#### [Exercise requirements]
What lines below hold the string "BARO"? Copy them all.

--- Information shown Enclosed Below ---

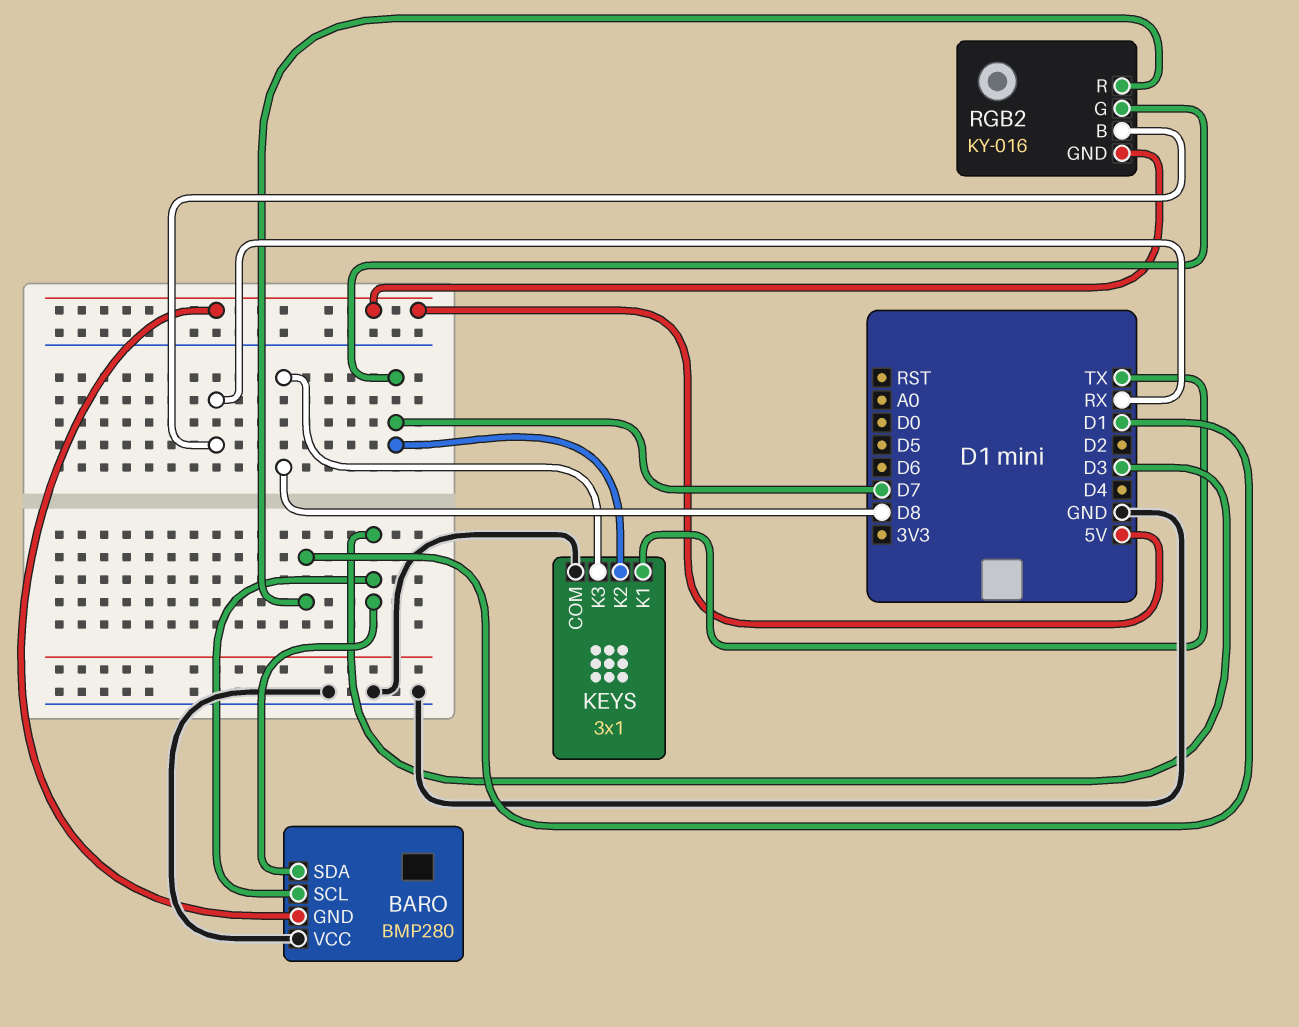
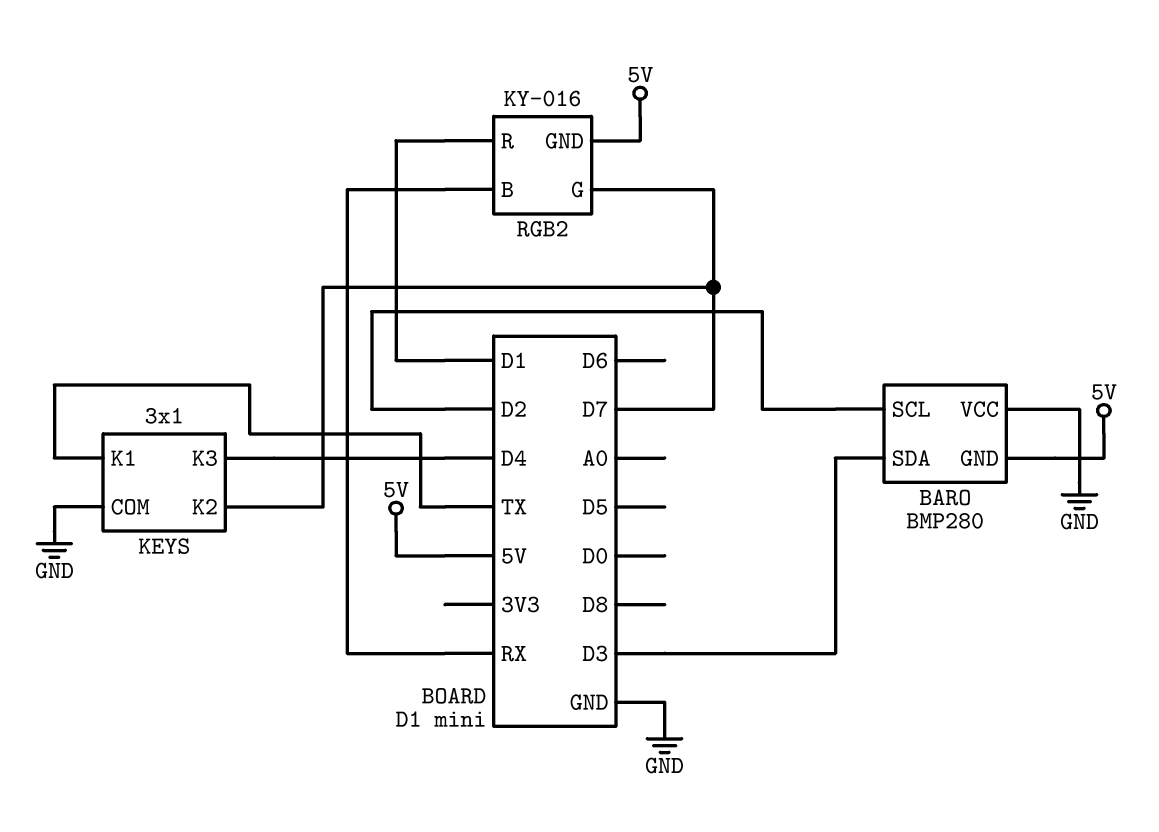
BARO pin SCL: D3 -> D2
KEYS pin K3: D8 -> D4

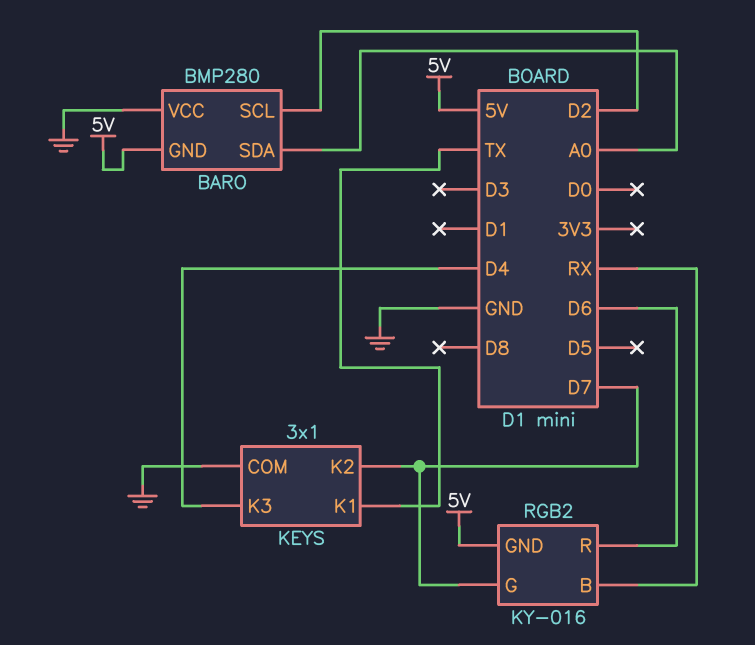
BARO pin SDA: D3 -> A0
RGB2 pin R: D1 -> D6

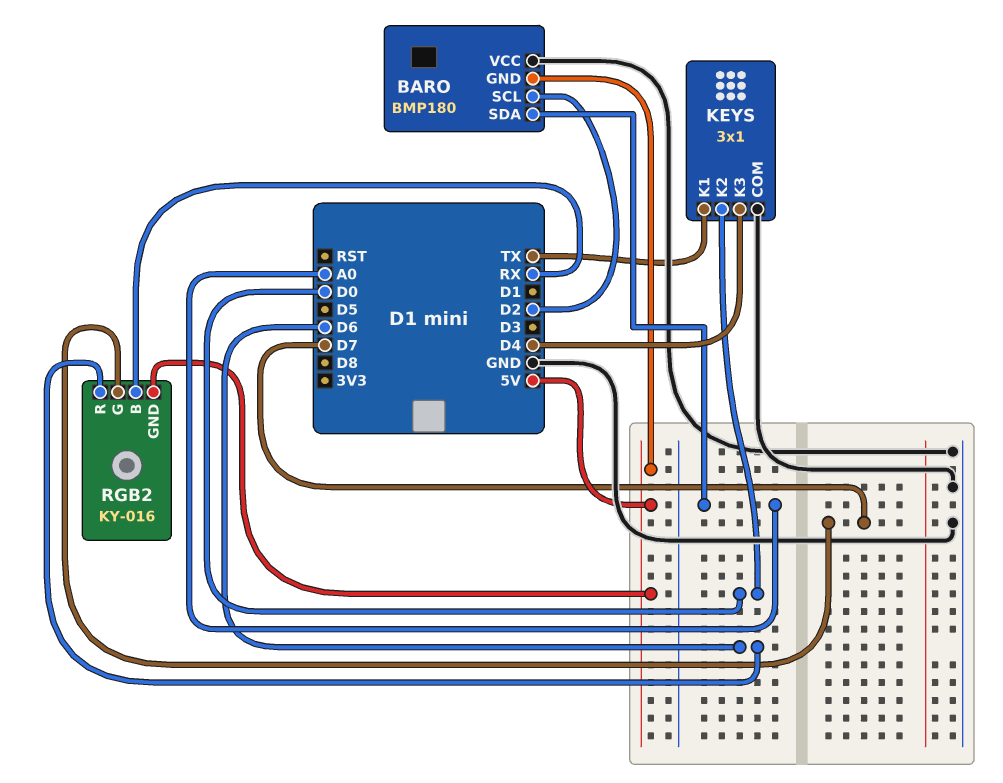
BARO: BMP280 -> BMP180
KEYS pin K2: D7 -> D0

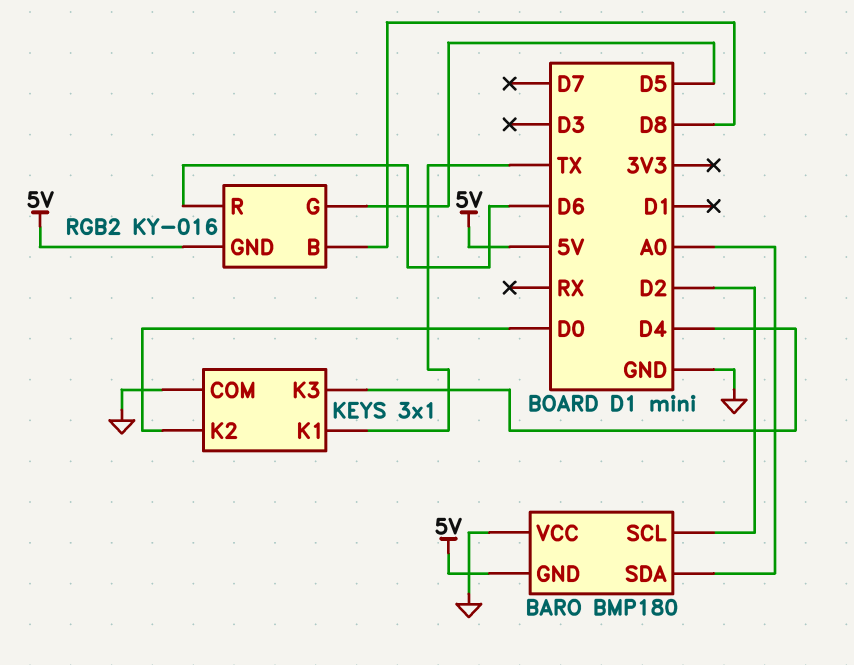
RGB2 pin B: RX -> D8
RGB2 pin G: D7 -> D5

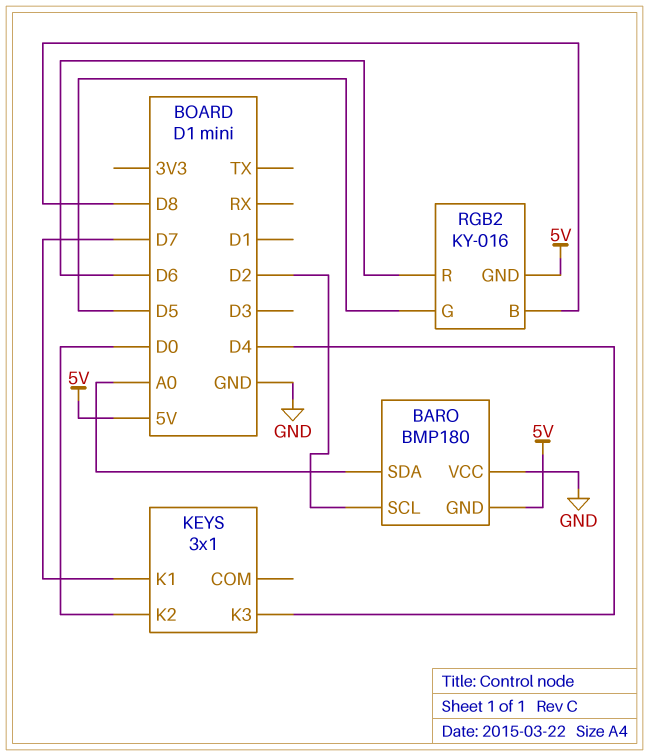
KEYS pin COM: GND -> none
KEYS pin K1: TX -> D7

--- End of Enclosed Information shown ---

#### [Answer section]
BARO pin SCL: D3 -> D2
BARO pin SDA: D3 -> A0
BARO: BMP280 -> BMP180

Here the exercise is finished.